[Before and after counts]
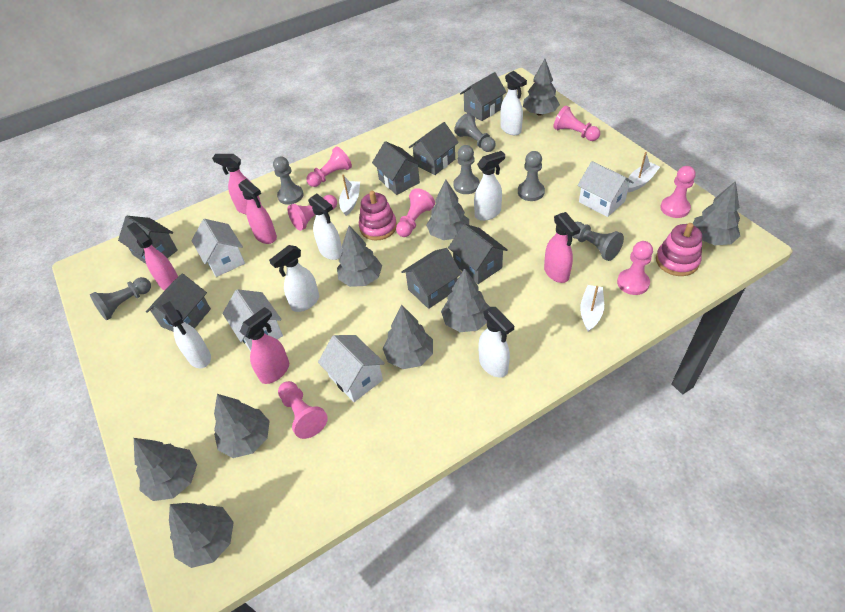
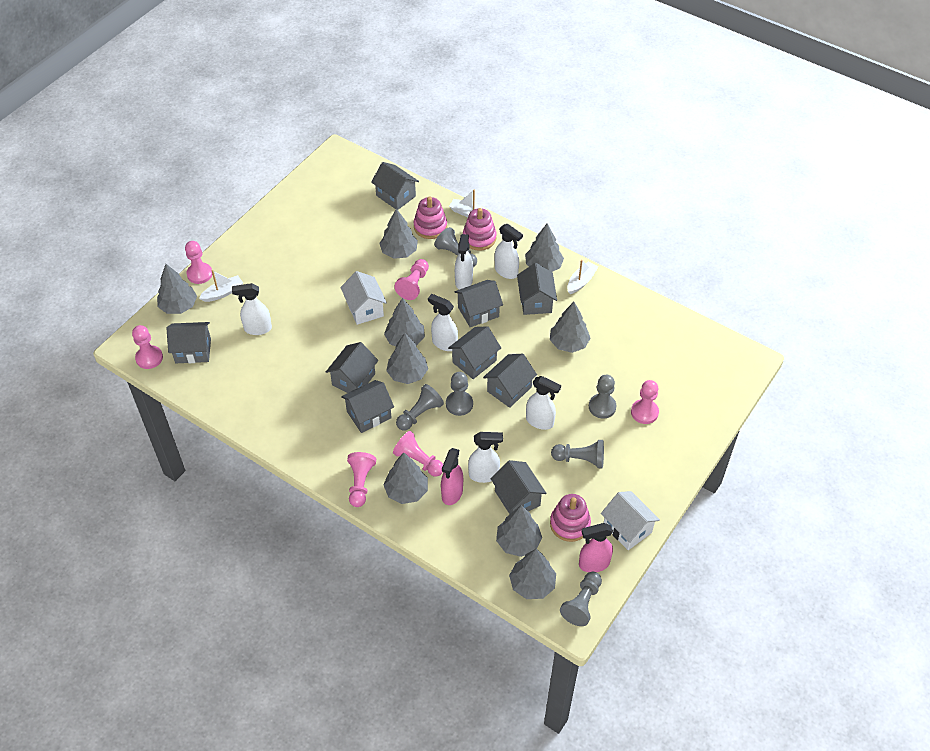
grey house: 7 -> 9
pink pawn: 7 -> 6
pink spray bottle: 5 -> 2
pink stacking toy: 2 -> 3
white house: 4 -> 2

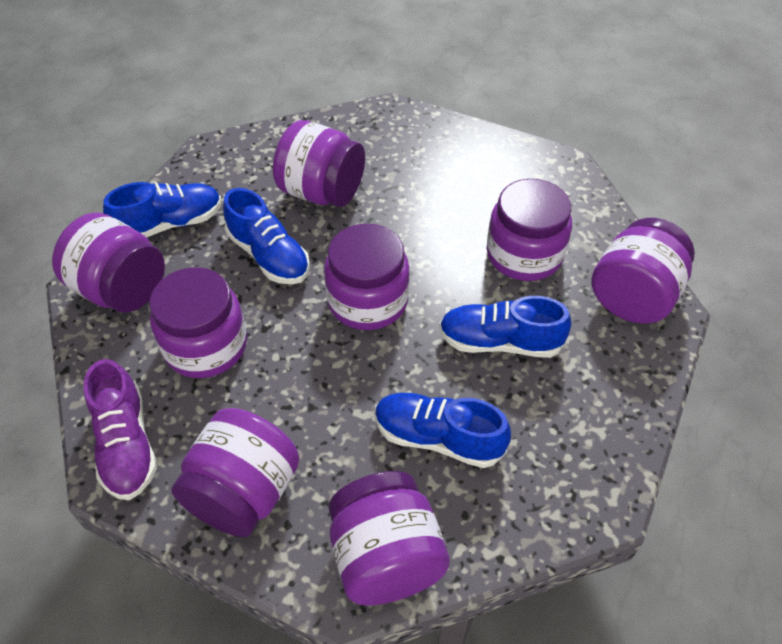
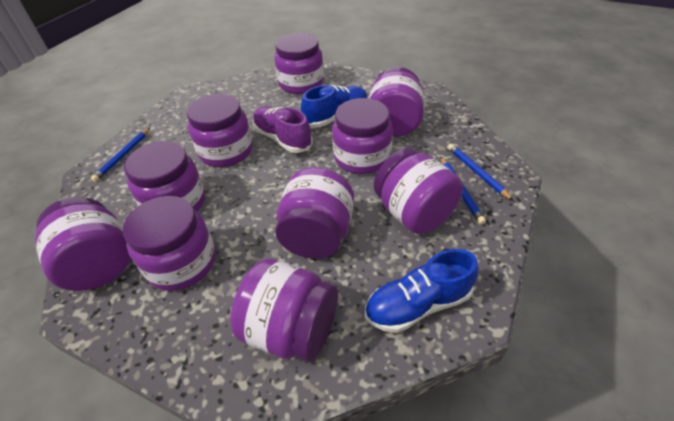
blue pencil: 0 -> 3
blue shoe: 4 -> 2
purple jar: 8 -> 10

- Exercise details -
Could you find every line in the records above that contains the word "pink" and copy it?

- Response to this exercise -
pink pawn: 7 -> 6
pink spray bottle: 5 -> 2
pink stacking toy: 2 -> 3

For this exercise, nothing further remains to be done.